TASK STATEMENT: Show only those lines of the entries where the string "gray" is found.

TASK INPUT:

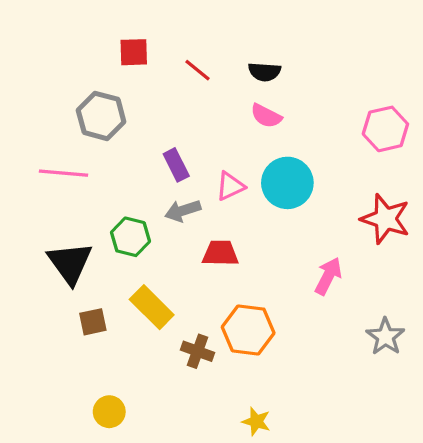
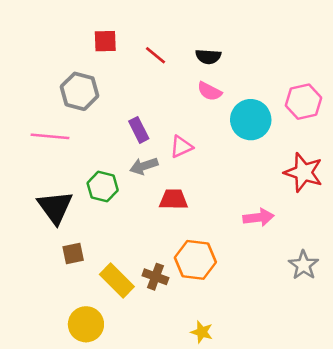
cyan circle: (287, 183) -> (251, 120), moved
pink arrow: (328, 276) -> (258, 217), turned 56
yellow rectangle: (152, 307) -> (117, 281), moved
yellow circle: (109, 412) -> (86, 324), size x1.4

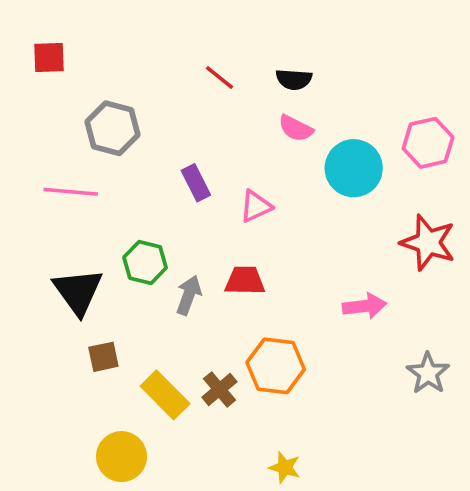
red square: (105, 41) -> (49, 58), moved
gray arrow: (144, 166) -> (189, 295), moved, turned 128
brown cross: (155, 277) -> (219, 389), turned 30

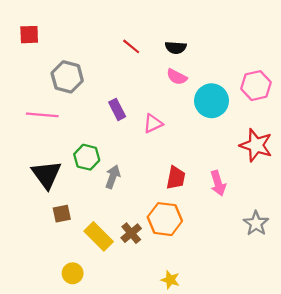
red trapezoid: (245, 281) -> (176, 178), moved, turned 100
pink arrow: (365, 306) -> (218, 183), turned 80
yellow circle: (122, 457) -> (73, 273), size x0.7

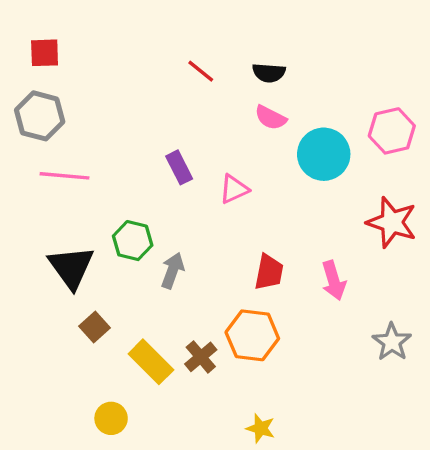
gray hexagon: (67, 77) -> (40, 116), moved
brown square: (62, 214) -> (94, 327), turned -30

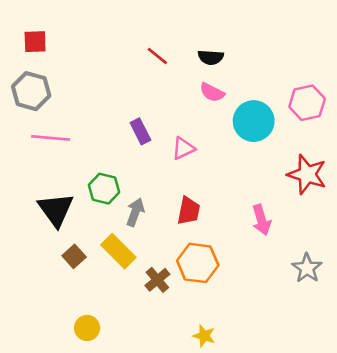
red trapezoid: (269, 272) -> (189, 211), moved
yellow rectangle: (151, 362) -> (118, 251), moved

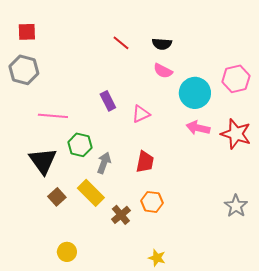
pink line: (51, 138) -> (53, 116), moved
pink arrow: (261, 220) -> (198, 128), moved, turned 120
orange hexagon: (198, 263) -> (152, 202), size x0.7

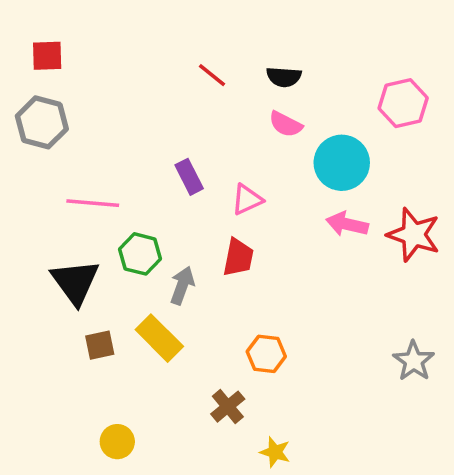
pink hexagon: (236, 79) -> (403, 103), moved
red trapezoid: (145, 162) -> (238, 257), moved
brown square: (57, 197) -> (100, 345), turned 30
brown cross: (121, 215) -> (228, 407), moved

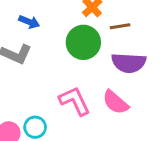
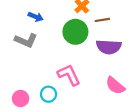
pink semicircle: (116, 102) -> (115, 86), moved
cyan circle: (35, 127) -> (49, 94), moved

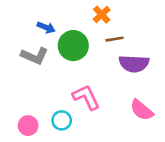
brown line: (102, 20) -> (115, 39), moved
green circle: (75, 32) -> (73, 46), moved

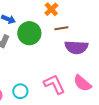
pink L-shape: (86, 97) -> (54, 84), moved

RESPONSE TO THIS EXERCISE:
gray arrow: (144, 166) -> (189, 295), moved, turned 128
gray hexagon: (67, 77) -> (40, 116), moved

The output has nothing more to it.